§ **GOAL**
Please render the material, from its start through the line containing "gray trapezoid: moved 7 px left", as a Markdown table with a "Row" column for the row number and an "Entry" column for the line. Leave out blank lines and the pictures.

※ ※ ※

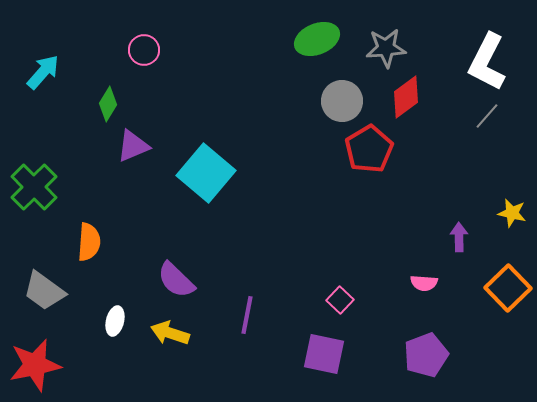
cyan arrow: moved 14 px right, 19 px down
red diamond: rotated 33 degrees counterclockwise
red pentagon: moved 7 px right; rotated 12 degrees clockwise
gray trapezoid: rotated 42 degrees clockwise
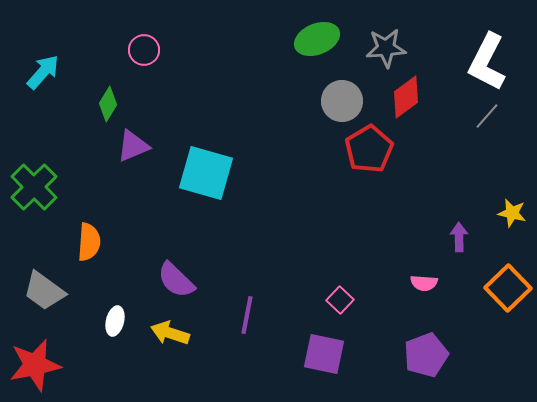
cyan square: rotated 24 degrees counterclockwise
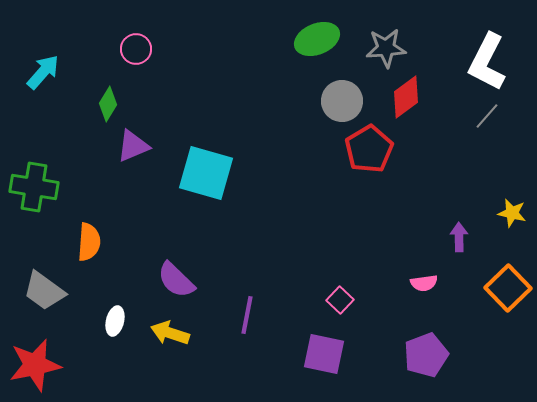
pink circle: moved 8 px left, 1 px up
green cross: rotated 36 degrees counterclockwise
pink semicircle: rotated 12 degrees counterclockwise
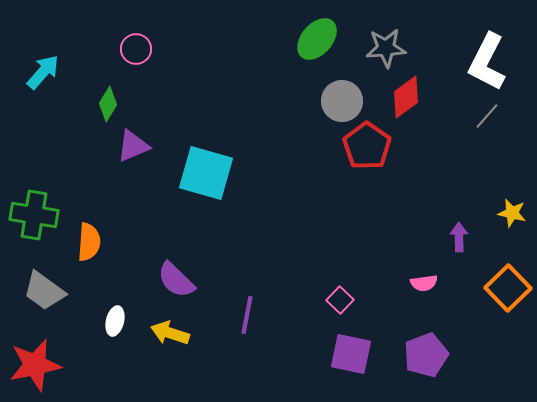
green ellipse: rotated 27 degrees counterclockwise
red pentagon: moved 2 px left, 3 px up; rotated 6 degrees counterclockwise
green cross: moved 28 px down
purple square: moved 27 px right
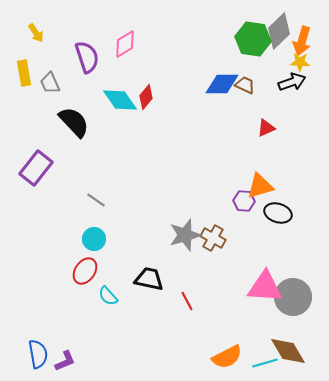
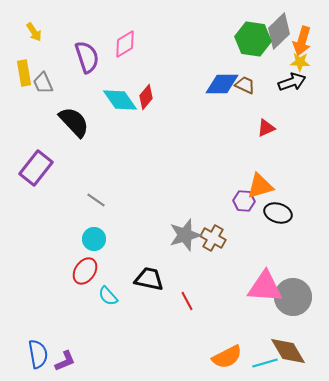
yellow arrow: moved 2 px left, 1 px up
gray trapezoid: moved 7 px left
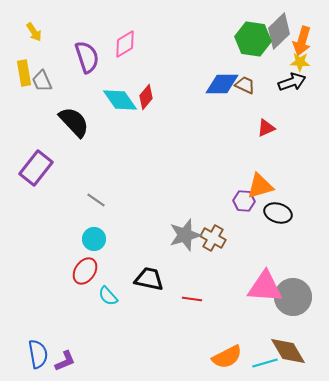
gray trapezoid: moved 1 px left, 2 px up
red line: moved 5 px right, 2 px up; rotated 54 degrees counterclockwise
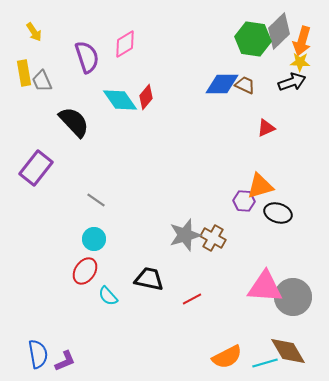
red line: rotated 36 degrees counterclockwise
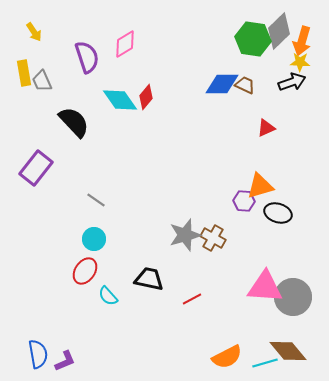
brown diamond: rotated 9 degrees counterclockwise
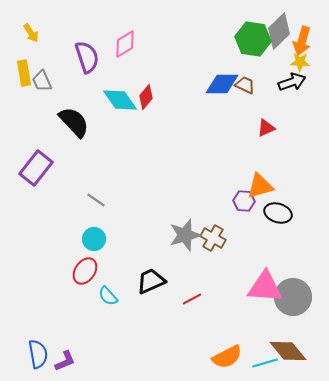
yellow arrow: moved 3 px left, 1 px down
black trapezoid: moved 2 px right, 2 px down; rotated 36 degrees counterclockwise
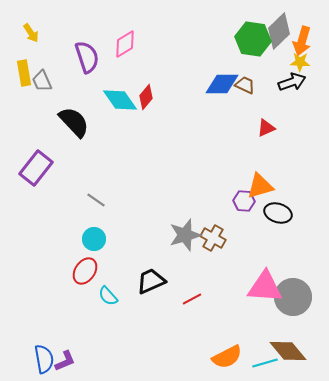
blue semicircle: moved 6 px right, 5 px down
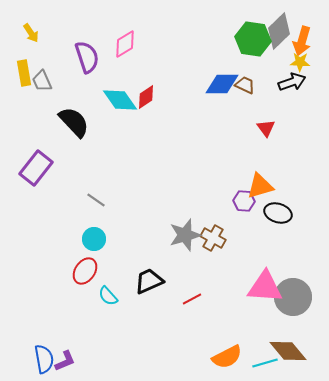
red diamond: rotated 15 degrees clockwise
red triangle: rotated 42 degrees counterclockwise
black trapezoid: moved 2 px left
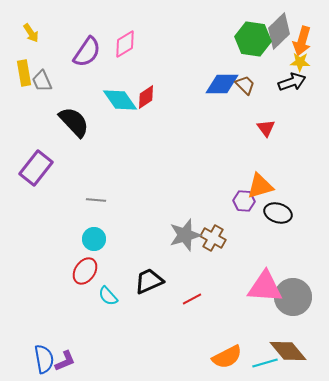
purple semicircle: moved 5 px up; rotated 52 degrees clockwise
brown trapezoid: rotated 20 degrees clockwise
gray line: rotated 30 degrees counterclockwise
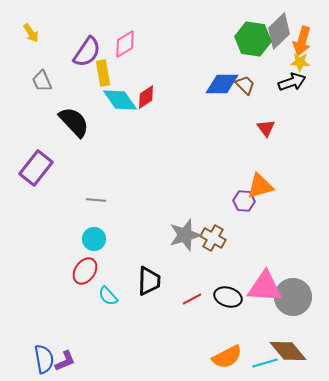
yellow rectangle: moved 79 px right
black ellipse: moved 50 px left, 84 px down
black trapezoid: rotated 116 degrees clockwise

※ ※ ※

§ **THE REPLY**
| Row | Entry |
|---|---|
| 1 | cyan arrow: moved 14 px right, 19 px down |
| 2 | red diamond: rotated 33 degrees counterclockwise |
| 3 | red pentagon: moved 7 px right; rotated 12 degrees clockwise |
| 4 | gray trapezoid: rotated 42 degrees clockwise |
| 5 | cyan square: rotated 24 degrees counterclockwise |
| 6 | pink circle: moved 8 px left, 1 px up |
| 7 | green cross: rotated 36 degrees counterclockwise |
| 8 | pink semicircle: rotated 12 degrees counterclockwise |
| 9 | green ellipse: rotated 27 degrees counterclockwise |
| 10 | red pentagon: moved 2 px left, 3 px up; rotated 6 degrees counterclockwise |
| 11 | green cross: moved 28 px down |
| 12 | purple square: moved 27 px right |
| 13 | yellow arrow: moved 2 px left, 1 px up |
| 14 | gray trapezoid: moved 7 px left |